══ Extracted material ══

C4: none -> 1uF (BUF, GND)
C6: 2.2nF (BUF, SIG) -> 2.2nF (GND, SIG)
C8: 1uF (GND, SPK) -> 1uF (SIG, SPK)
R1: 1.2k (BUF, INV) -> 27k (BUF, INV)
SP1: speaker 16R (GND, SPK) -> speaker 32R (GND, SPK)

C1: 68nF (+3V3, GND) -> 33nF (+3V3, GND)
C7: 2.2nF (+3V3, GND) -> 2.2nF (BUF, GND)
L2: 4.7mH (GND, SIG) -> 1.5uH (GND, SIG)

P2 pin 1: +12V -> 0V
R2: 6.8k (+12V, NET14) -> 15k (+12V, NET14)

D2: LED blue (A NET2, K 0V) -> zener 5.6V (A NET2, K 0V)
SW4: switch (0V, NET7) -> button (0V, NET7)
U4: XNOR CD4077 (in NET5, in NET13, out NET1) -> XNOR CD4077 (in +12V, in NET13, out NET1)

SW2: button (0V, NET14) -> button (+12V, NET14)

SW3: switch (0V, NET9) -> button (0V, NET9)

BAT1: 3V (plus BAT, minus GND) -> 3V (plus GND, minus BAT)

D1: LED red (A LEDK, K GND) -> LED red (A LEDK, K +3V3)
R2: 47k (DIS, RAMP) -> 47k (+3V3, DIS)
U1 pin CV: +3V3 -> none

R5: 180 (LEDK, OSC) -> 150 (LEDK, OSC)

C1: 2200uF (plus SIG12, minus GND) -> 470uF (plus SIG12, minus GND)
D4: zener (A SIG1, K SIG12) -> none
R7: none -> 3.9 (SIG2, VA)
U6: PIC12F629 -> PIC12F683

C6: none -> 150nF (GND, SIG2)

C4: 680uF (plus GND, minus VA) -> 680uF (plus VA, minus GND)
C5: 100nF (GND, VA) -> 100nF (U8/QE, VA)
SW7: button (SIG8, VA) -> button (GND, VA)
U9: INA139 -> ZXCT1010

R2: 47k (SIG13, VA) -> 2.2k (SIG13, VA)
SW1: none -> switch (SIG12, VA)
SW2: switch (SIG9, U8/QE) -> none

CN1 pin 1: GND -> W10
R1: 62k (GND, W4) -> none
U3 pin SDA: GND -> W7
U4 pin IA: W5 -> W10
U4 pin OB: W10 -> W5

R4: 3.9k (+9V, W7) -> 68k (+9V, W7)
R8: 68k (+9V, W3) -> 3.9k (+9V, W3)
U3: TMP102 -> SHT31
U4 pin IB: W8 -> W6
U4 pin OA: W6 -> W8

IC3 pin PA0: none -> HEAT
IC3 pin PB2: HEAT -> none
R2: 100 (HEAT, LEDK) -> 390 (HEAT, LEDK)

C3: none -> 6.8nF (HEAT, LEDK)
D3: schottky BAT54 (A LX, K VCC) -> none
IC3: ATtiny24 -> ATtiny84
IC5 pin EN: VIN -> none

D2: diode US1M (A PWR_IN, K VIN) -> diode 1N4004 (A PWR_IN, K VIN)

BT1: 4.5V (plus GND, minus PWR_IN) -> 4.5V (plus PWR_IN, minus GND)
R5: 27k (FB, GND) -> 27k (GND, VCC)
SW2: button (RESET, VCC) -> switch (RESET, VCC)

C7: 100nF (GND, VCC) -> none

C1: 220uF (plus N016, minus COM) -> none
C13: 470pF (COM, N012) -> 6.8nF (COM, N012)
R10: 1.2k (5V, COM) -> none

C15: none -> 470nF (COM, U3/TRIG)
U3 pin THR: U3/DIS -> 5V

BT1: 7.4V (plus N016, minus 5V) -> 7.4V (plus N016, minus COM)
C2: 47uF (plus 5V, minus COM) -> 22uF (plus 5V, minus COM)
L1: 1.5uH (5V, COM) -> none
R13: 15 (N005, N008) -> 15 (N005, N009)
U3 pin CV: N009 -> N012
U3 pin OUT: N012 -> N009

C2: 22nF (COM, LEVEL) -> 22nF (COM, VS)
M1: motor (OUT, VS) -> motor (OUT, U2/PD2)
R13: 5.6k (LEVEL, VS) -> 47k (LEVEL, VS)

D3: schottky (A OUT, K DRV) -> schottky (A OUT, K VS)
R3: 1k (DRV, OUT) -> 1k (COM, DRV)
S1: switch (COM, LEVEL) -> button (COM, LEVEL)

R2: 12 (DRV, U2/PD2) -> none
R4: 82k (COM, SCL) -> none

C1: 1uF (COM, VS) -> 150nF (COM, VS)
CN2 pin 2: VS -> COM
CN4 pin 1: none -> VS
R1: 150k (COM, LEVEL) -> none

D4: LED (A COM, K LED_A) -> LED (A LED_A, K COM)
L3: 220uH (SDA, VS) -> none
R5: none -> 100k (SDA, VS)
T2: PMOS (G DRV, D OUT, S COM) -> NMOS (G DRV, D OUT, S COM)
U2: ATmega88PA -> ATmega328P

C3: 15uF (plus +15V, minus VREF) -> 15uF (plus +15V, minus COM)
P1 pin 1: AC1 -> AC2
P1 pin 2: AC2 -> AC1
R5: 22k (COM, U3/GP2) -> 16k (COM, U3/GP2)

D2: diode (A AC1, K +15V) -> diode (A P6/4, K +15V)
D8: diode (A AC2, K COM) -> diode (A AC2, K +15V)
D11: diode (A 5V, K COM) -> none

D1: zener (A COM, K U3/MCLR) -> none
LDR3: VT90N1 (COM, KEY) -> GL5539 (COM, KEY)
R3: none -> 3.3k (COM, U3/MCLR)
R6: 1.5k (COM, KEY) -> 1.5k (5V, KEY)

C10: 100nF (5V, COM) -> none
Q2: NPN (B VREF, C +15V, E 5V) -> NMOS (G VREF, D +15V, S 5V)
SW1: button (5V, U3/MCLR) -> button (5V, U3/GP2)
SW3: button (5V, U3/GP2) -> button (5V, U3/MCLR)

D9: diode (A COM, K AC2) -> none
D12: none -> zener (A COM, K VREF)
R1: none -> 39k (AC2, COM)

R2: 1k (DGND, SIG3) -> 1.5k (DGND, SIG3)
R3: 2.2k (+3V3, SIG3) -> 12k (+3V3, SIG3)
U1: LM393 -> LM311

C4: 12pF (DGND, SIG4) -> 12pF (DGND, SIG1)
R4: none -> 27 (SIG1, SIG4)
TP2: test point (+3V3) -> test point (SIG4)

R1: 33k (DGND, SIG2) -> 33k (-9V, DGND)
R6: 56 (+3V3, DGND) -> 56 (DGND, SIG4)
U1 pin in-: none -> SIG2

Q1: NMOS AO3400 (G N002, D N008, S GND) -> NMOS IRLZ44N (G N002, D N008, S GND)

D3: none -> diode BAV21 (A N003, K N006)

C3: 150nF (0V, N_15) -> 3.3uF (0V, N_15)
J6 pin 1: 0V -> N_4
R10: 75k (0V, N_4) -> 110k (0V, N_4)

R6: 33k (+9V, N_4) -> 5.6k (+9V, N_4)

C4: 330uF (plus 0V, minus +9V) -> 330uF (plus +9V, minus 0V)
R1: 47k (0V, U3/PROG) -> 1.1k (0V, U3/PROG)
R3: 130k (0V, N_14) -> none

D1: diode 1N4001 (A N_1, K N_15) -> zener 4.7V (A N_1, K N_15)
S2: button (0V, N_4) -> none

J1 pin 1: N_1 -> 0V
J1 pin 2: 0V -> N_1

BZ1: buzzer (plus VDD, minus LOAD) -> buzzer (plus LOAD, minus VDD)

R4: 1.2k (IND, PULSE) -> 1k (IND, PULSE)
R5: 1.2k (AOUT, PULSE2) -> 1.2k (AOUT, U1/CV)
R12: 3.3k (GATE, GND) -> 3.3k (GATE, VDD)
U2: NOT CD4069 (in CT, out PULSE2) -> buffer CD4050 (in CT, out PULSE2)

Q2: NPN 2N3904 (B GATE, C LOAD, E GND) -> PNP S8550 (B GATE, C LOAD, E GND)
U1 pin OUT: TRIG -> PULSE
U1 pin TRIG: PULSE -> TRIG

═══

Exercise -
Everything before the line containing "R10: 75k (0V, N_4) -> 110k (0V, N_4)" stays out. Write out that line and the rest of the entries exactly.

Answer section -
R10: 75k (0V, N_4) -> 110k (0V, N_4)

R6: 33k (+9V, N_4) -> 5.6k (+9V, N_4)

C4: 330uF (plus 0V, minus +9V) -> 330uF (plus +9V, minus 0V)
R1: 47k (0V, U3/PROG) -> 1.1k (0V, U3/PROG)
R3: 130k (0V, N_14) -> none

D1: diode 1N4001 (A N_1, K N_15) -> zener 4.7V (A N_1, K N_15)
S2: button (0V, N_4) -> none

J1 pin 1: N_1 -> 0V
J1 pin 2: 0V -> N_1

BZ1: buzzer (plus VDD, minus LOAD) -> buzzer (plus LOAD, minus VDD)

R4: 1.2k (IND, PULSE) -> 1k (IND, PULSE)
R5: 1.2k (AOUT, PULSE2) -> 1.2k (AOUT, U1/CV)
R12: 3.3k (GATE, GND) -> 3.3k (GATE, VDD)
U2: NOT CD4069 (in CT, out PULSE2) -> buffer CD4050 (in CT, out PULSE2)

Q2: NPN 2N3904 (B GATE, C LOAD, E GND) -> PNP S8550 (B GATE, C LOAD, E GND)
U1 pin OUT: TRIG -> PULSE
U1 pin TRIG: PULSE -> TRIG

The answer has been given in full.